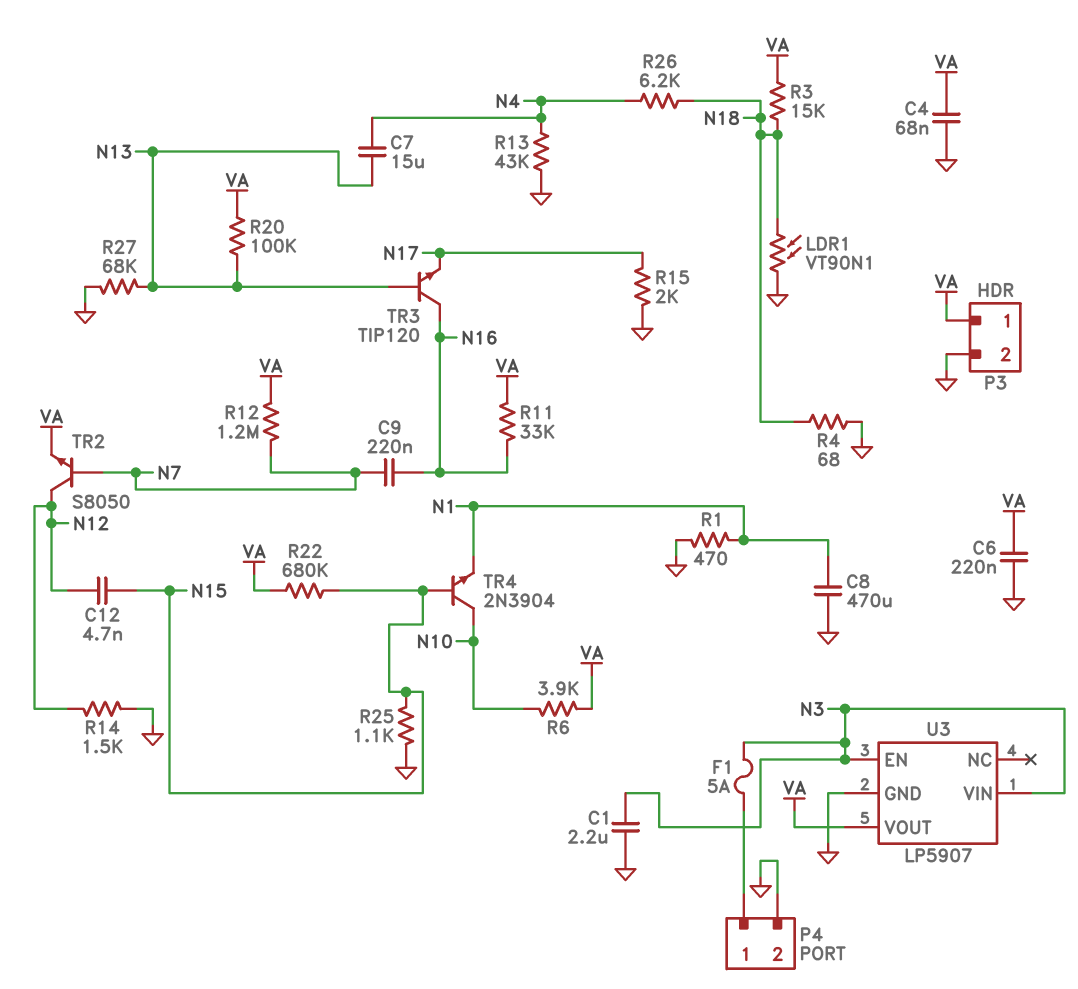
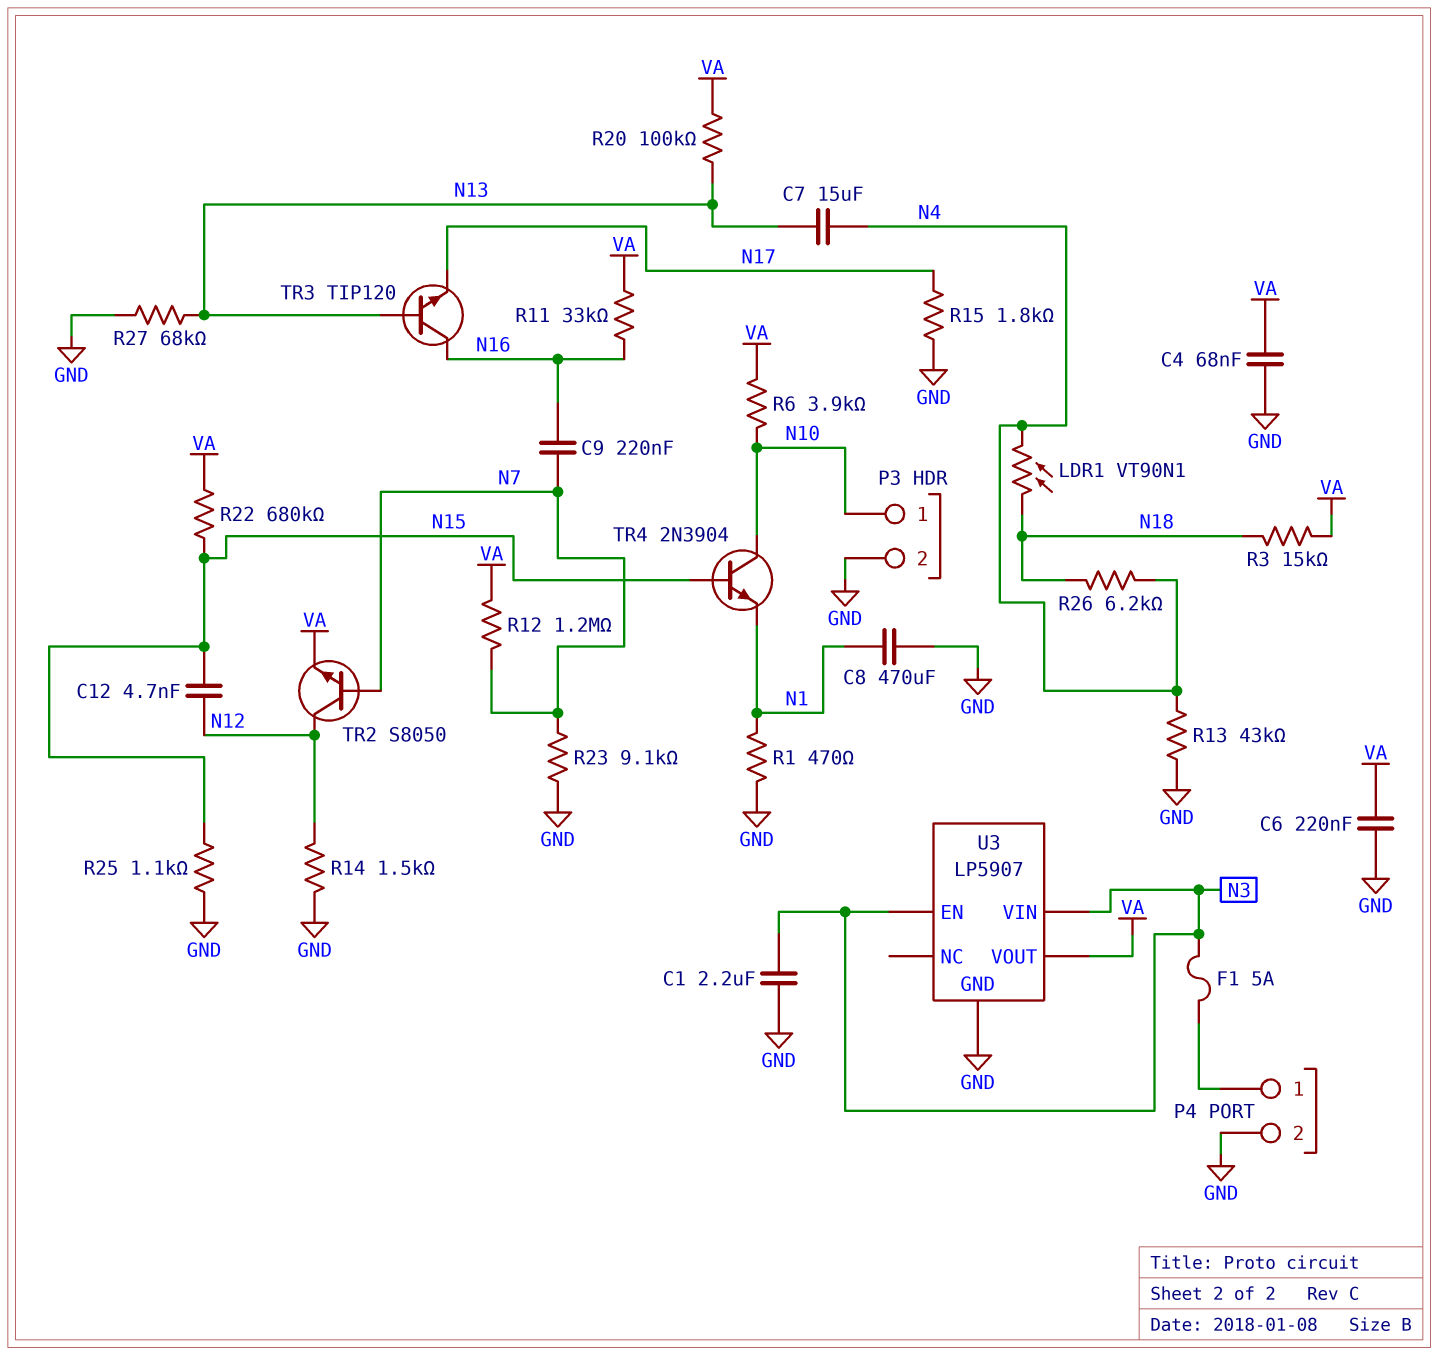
LDR1: VT90N1 (GND, N18) -> VT90N1 (N4, N18)
P3 pin 1: VA -> N10
R4: 68 (GND, N18) -> none
R15: 2k (GND, N17) -> 1.8k (GND, N17)
R23: none -> 9.1k (GND, N7)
################
◆ Exercise instructions ◆
Starting at the line that contains "P3 pin 1: VA -> N10", quote each remaining line of the entries above, unchanged.

◆ Reply ◆
P3 pin 1: VA -> N10
R4: 68 (GND, N18) -> none
R15: 2k (GND, N17) -> 1.8k (GND, N17)
R23: none -> 9.1k (GND, N7)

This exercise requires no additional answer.